Prompt
The records below are to be transcribed exactly, with the pictures removed.
[Opening Source material section]
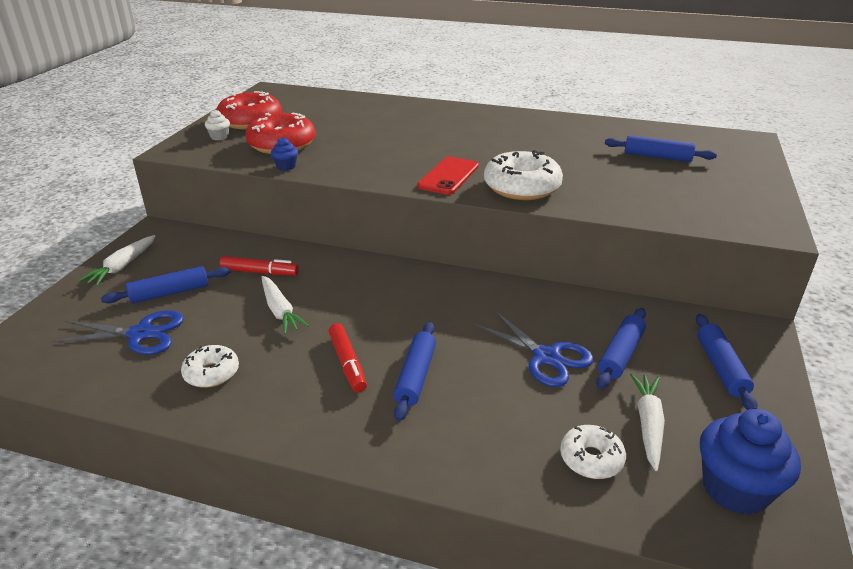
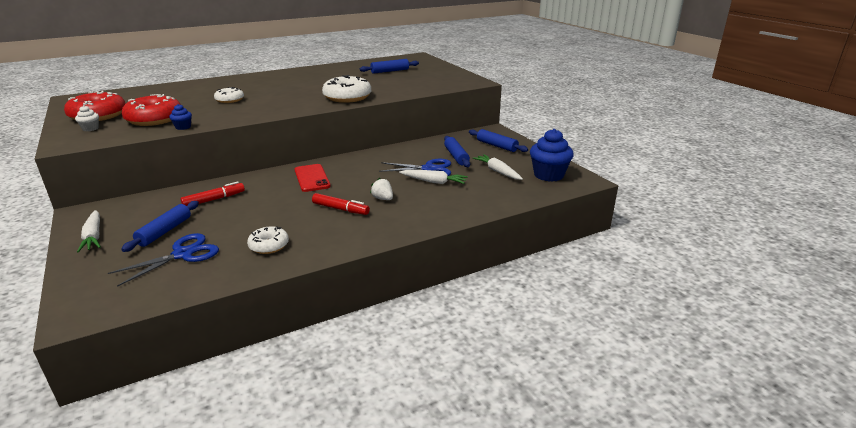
camera: 45 degrees left, 5 degrees down
(280, 311) = (262, 208): white carrot -> white carrot (434, 182)
(415, 376) = (383, 199): blue rolling pin -> white strawberry
(448, 176) = (299, 104): red phone -> red phone (312, 178)
(591, 459) = (494, 189): white donut -> white donut (230, 100)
[Closing Source material section]
Solution
camera: 45 degrees left, 5 degrees down
(280, 311) = (262, 208): white carrot -> white carrot (434, 182)
(415, 376) = (383, 199): blue rolling pin -> white strawberry
(448, 176) = (299, 104): red phone -> red phone (312, 178)
(591, 459) = (494, 189): white donut -> white donut (230, 100)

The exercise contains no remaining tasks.